If a line in the records below contains the word "right", return that line.
*** Provided records Section Begins ***
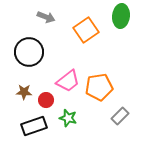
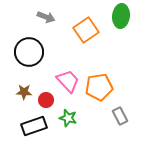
pink trapezoid: rotated 95 degrees counterclockwise
gray rectangle: rotated 72 degrees counterclockwise
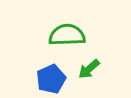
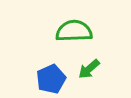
green semicircle: moved 7 px right, 4 px up
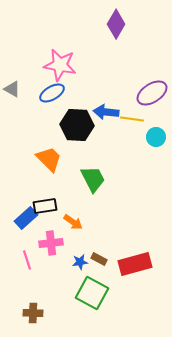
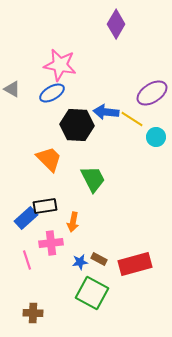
yellow line: rotated 25 degrees clockwise
orange arrow: rotated 66 degrees clockwise
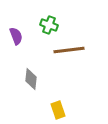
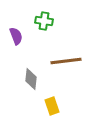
green cross: moved 5 px left, 4 px up; rotated 12 degrees counterclockwise
brown line: moved 3 px left, 11 px down
yellow rectangle: moved 6 px left, 4 px up
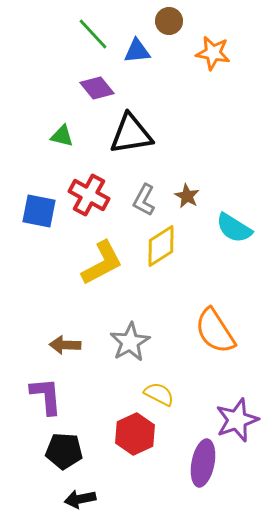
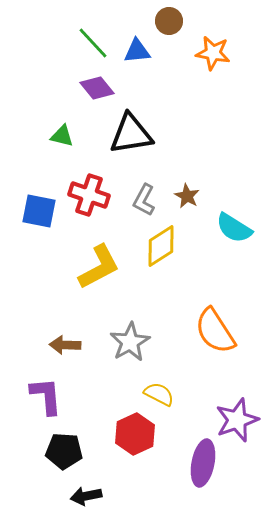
green line: moved 9 px down
red cross: rotated 9 degrees counterclockwise
yellow L-shape: moved 3 px left, 4 px down
black arrow: moved 6 px right, 3 px up
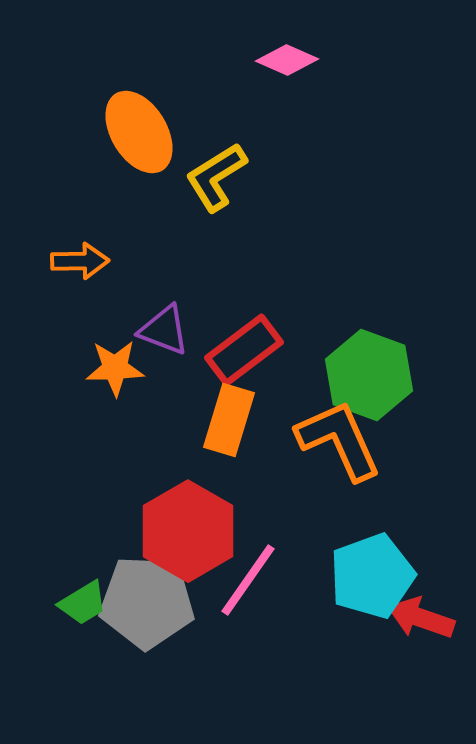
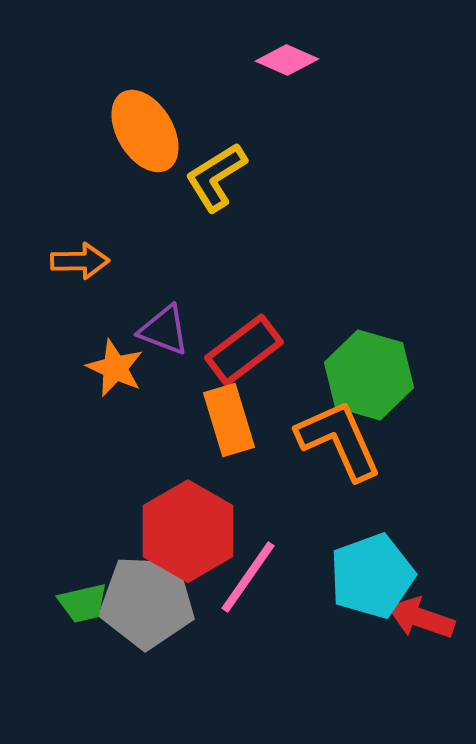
orange ellipse: moved 6 px right, 1 px up
orange star: rotated 26 degrees clockwise
green hexagon: rotated 4 degrees counterclockwise
orange rectangle: rotated 34 degrees counterclockwise
pink line: moved 3 px up
green trapezoid: rotated 18 degrees clockwise
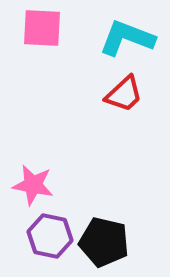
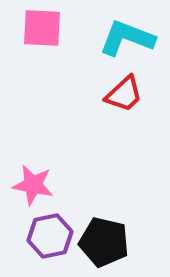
purple hexagon: rotated 24 degrees counterclockwise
*** Provided records Section Ends ***
(Response to the task)
green semicircle: moved 7 px right, 4 px up
black arrow: moved 6 px right, 3 px up
orange ellipse: moved 6 px right, 1 px up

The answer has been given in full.